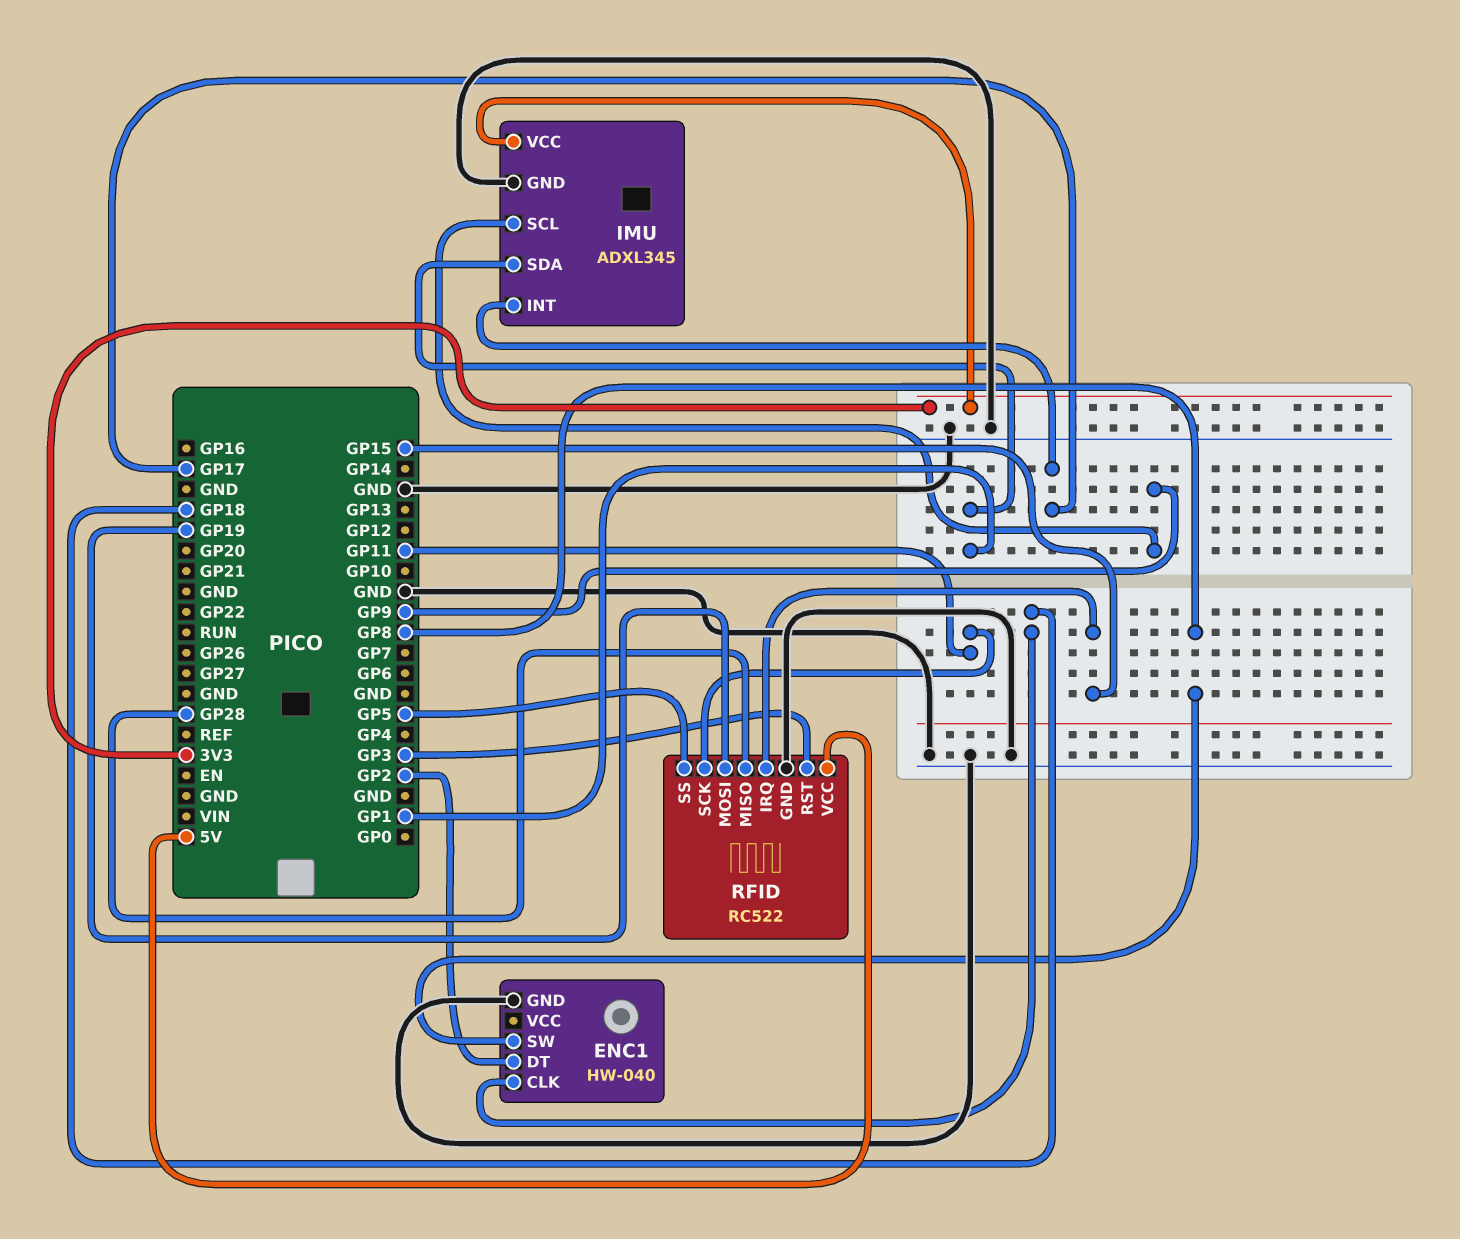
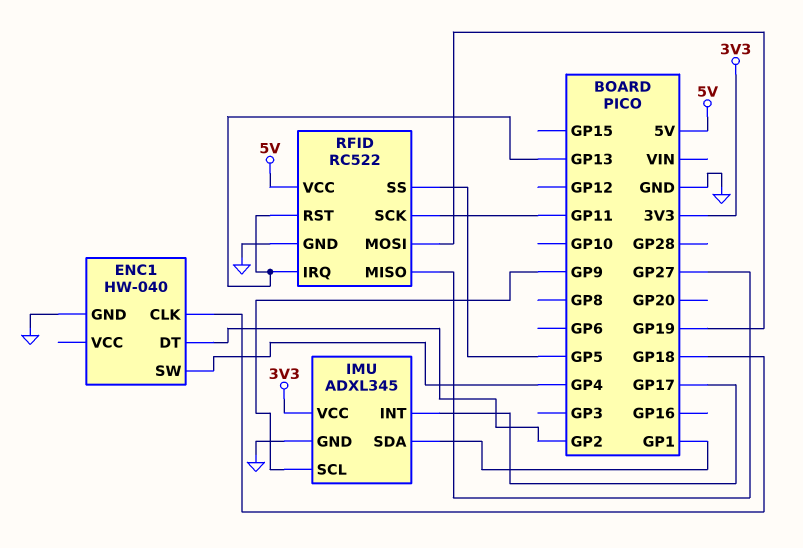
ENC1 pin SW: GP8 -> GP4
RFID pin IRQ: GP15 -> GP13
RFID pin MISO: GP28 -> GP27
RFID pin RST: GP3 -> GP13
* * *
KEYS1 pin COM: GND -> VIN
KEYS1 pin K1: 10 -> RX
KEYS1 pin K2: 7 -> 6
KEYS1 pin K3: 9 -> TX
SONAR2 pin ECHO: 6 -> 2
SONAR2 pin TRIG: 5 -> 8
--
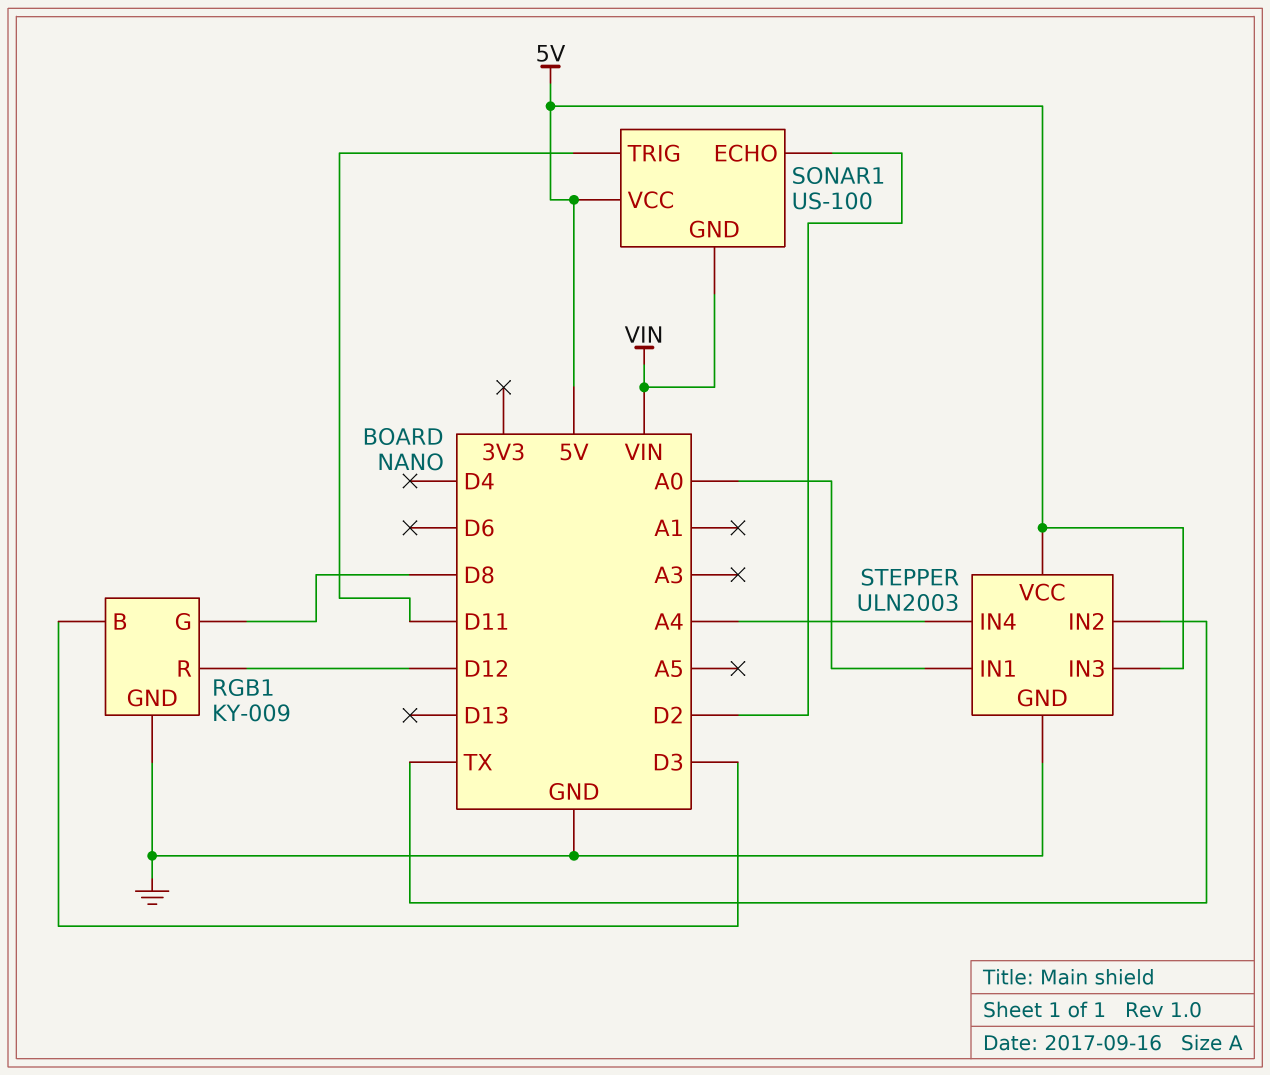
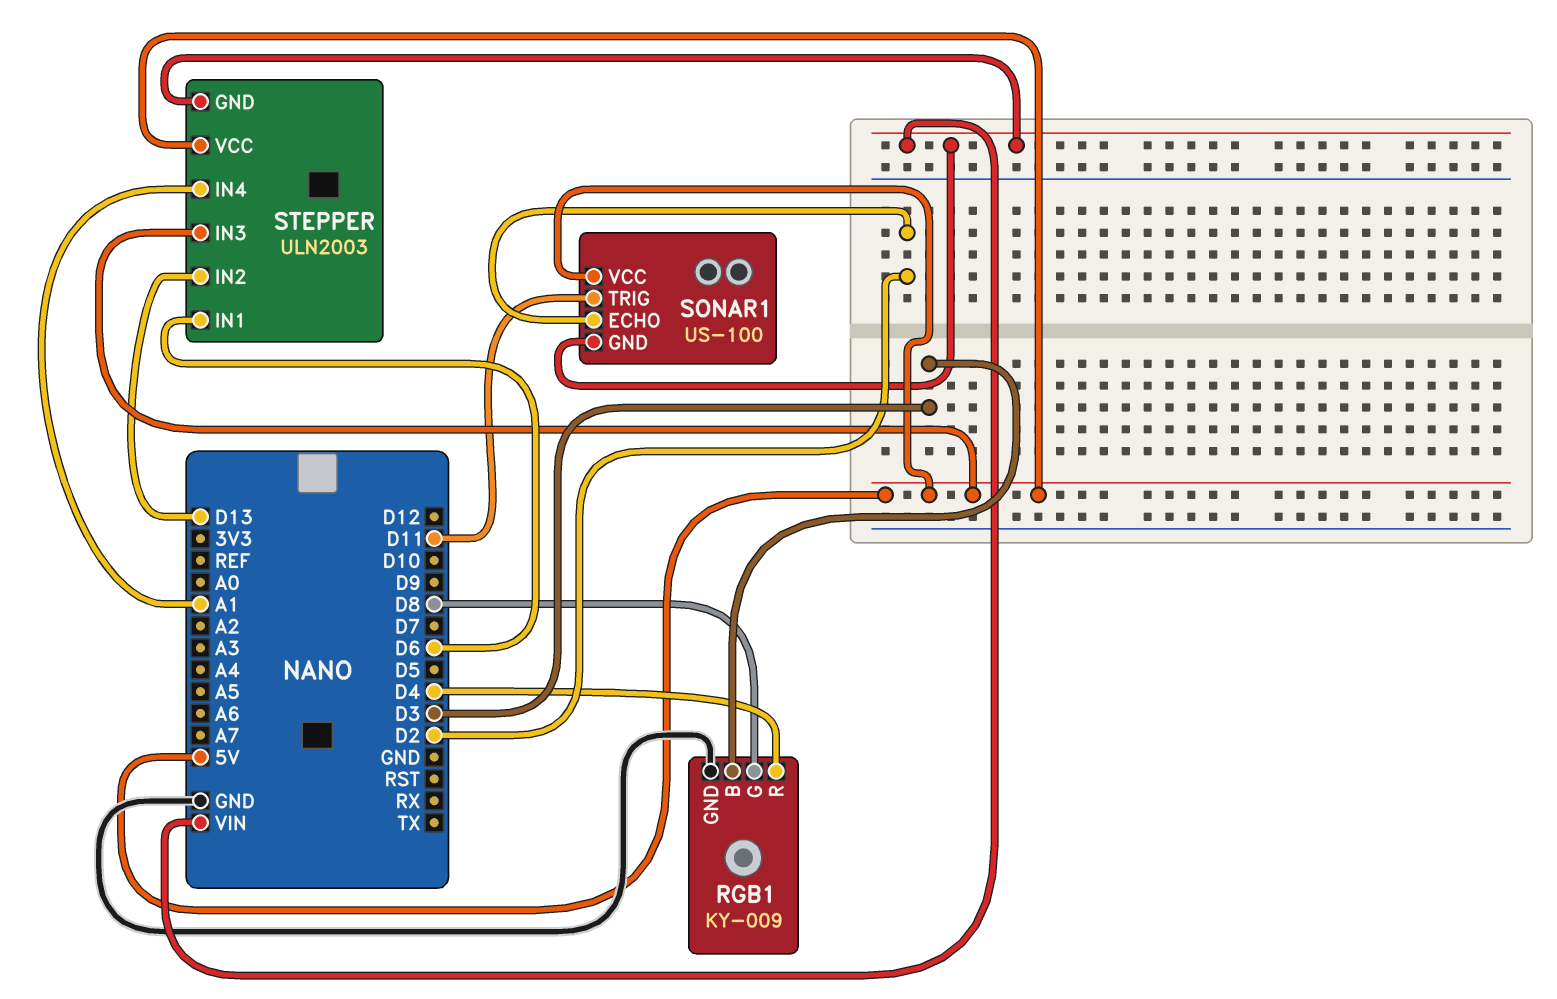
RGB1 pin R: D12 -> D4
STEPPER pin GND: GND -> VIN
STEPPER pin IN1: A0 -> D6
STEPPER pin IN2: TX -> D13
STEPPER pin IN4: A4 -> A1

### What is needed
In how many lines of the listing does the word "STEPPER" appear? Give the number by itself.

### Answer to the exercise
4